Exercise requirements: For the data below, give again exactly the lines from the one containing "Someone rotated the gray" through the one containing "Someone carried the purple", both ends included, and no others.

[Object matching data]
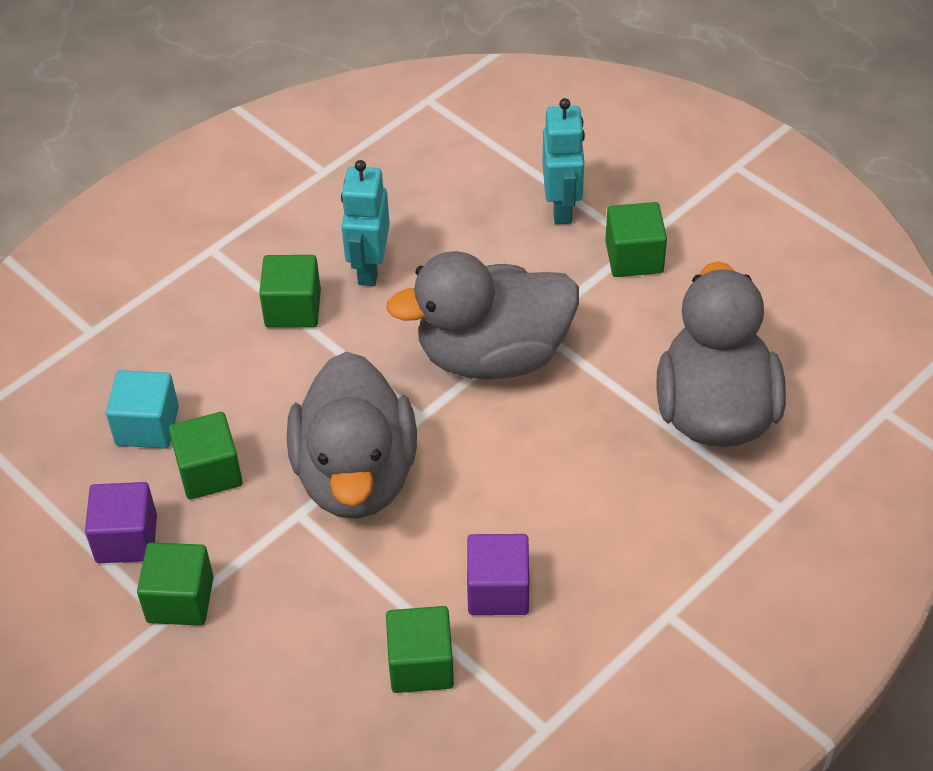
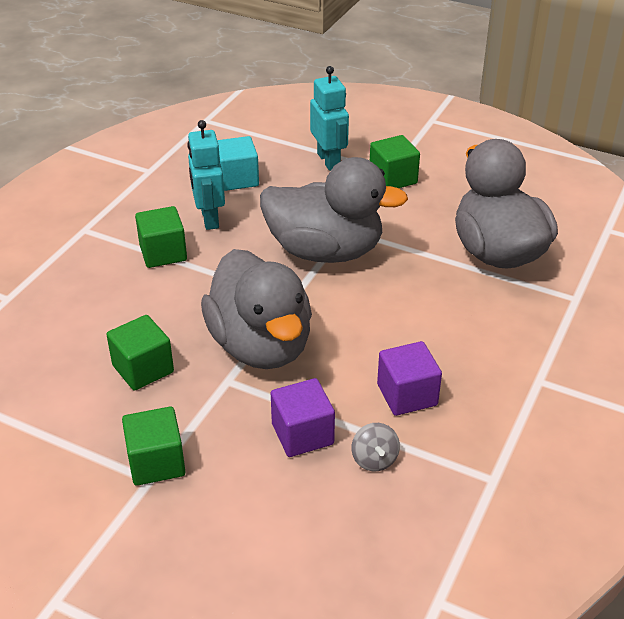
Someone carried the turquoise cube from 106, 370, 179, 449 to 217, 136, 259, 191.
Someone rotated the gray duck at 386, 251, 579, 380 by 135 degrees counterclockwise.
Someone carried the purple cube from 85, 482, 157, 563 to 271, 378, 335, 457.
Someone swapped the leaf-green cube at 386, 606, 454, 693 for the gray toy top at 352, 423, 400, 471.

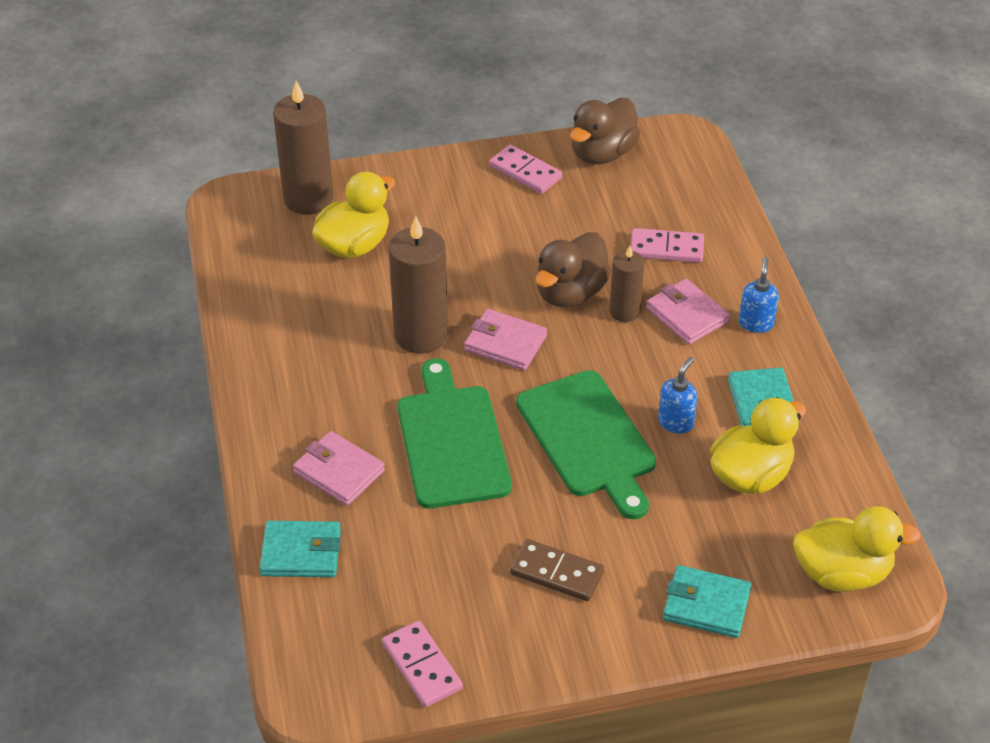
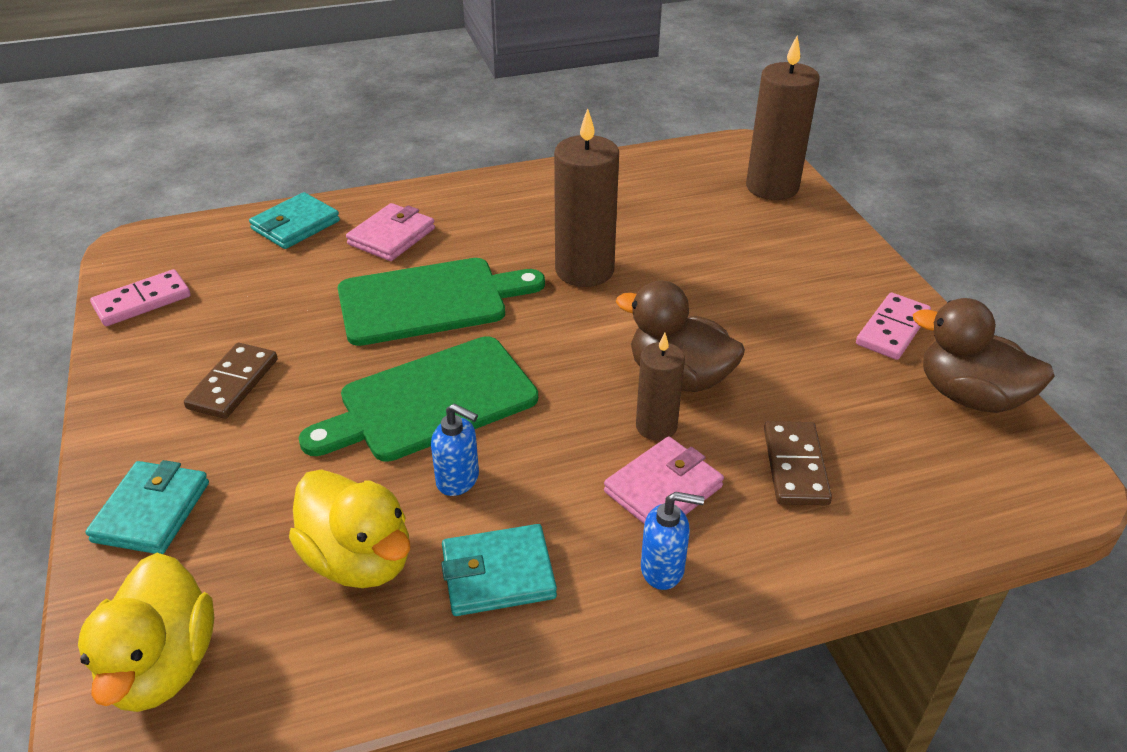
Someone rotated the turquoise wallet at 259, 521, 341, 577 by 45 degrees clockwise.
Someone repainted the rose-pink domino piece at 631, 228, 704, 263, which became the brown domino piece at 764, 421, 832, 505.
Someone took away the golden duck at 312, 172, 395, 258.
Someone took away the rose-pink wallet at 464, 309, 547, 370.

--

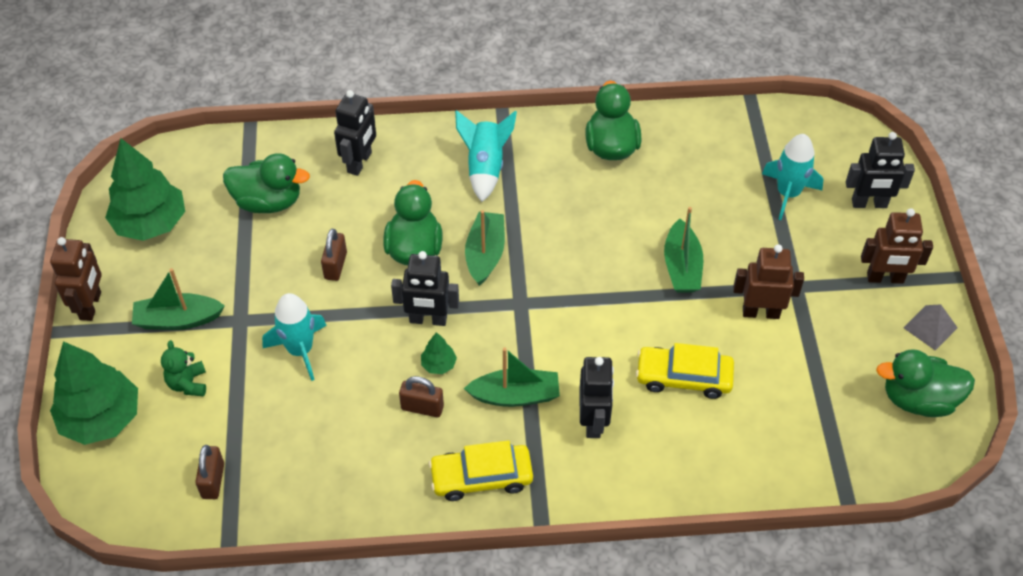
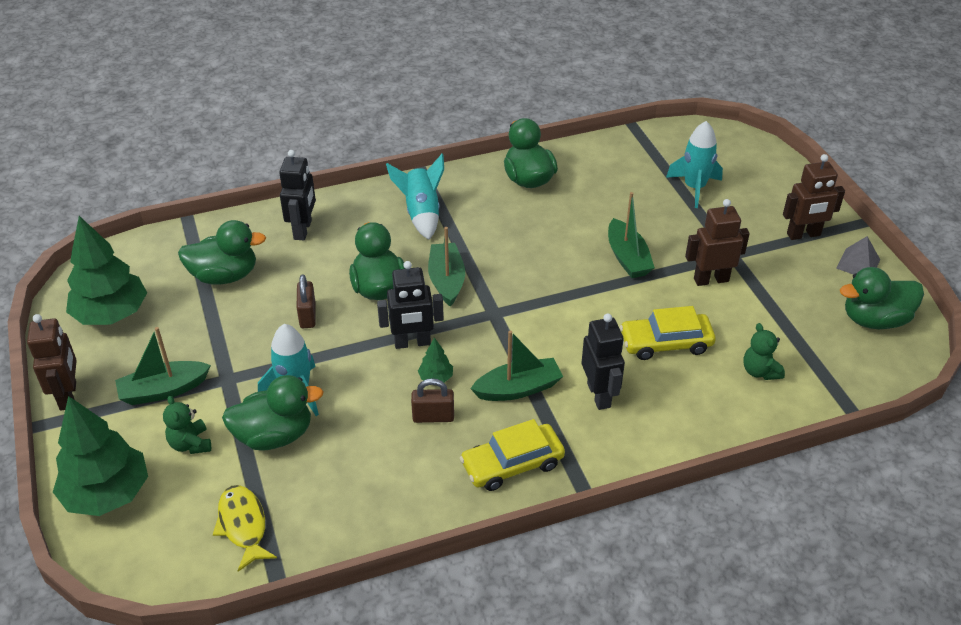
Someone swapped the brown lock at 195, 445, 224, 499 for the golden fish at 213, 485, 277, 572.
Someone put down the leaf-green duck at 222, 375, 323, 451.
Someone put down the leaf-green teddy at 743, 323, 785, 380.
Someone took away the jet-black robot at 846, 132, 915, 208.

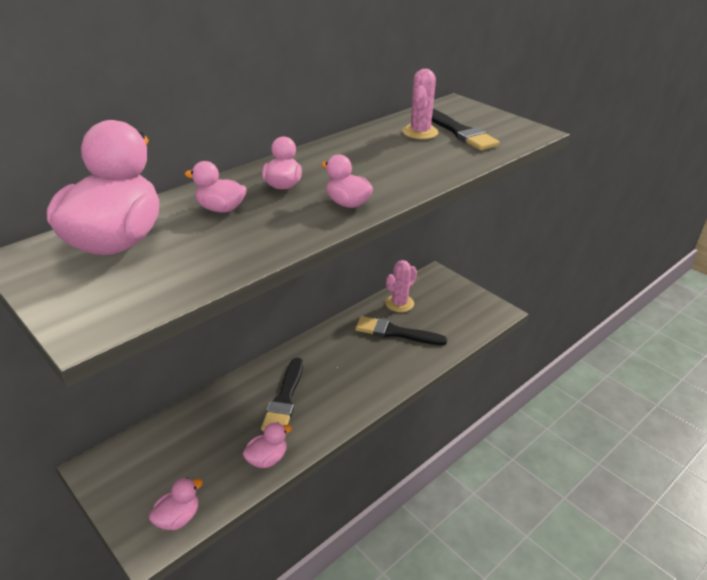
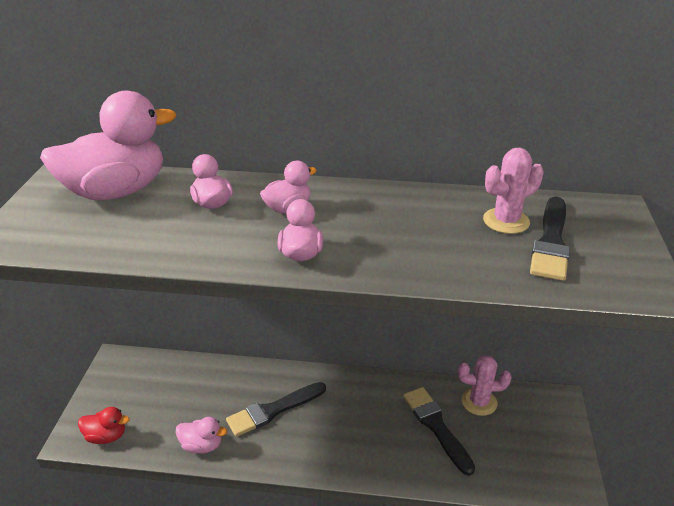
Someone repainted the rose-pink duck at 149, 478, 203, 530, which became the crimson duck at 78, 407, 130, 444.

Task solution:
Someone rotated the gray duck at 386, 251, 579, 380 by 135 degrees counterclockwise.
Someone carried the purple cube from 85, 482, 157, 563 to 271, 378, 335, 457.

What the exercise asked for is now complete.